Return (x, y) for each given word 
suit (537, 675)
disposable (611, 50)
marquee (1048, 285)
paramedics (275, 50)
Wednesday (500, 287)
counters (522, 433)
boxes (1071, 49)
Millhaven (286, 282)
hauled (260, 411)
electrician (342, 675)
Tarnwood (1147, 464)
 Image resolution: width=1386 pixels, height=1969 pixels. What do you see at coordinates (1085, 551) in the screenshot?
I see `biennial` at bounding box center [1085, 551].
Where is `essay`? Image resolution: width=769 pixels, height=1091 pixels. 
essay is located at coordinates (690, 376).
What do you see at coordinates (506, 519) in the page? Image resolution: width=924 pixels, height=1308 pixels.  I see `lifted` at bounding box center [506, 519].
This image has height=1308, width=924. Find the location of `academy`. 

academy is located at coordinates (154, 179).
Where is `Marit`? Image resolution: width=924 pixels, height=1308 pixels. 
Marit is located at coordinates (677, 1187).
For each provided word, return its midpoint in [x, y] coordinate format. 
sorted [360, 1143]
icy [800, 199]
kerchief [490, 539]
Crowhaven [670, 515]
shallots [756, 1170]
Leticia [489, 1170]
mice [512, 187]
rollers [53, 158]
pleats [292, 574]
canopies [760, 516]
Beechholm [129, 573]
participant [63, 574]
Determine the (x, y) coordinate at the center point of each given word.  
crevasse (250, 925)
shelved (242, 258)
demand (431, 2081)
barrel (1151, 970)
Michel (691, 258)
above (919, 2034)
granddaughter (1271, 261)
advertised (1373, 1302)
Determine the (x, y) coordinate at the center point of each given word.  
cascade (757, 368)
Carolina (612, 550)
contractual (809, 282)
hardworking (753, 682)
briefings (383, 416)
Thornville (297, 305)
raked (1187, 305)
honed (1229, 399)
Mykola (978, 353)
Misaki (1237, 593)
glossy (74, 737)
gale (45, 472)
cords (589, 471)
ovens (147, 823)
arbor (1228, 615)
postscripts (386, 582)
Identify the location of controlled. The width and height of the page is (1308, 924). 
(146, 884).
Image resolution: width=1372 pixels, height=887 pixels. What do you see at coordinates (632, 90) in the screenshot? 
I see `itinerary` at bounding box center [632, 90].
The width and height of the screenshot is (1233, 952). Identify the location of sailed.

========================================================================

▶ Exercise brief: Reproduce verbatim every line of the entries from the very first one through the line containing "essay is located at coordinates (690, 376).", with both ends included.

▶ Worked solution:
Return (x, y) for each given word 
suit (537, 675)
disposable (611, 50)
marquee (1048, 285)
paramedics (275, 50)
Wednesday (500, 287)
counters (522, 433)
boxes (1071, 49)
Millhaven (286, 282)
hauled (260, 411)
electrician (342, 675)
Tarnwood (1147, 464)
 Image resolution: width=1386 pixels, height=1969 pixels. What do you see at coordinates (1085, 551) in the screenshot?
I see `biennial` at bounding box center [1085, 551].
Where is `essay`? Image resolution: width=769 pixels, height=1091 pixels. 
essay is located at coordinates (690, 376).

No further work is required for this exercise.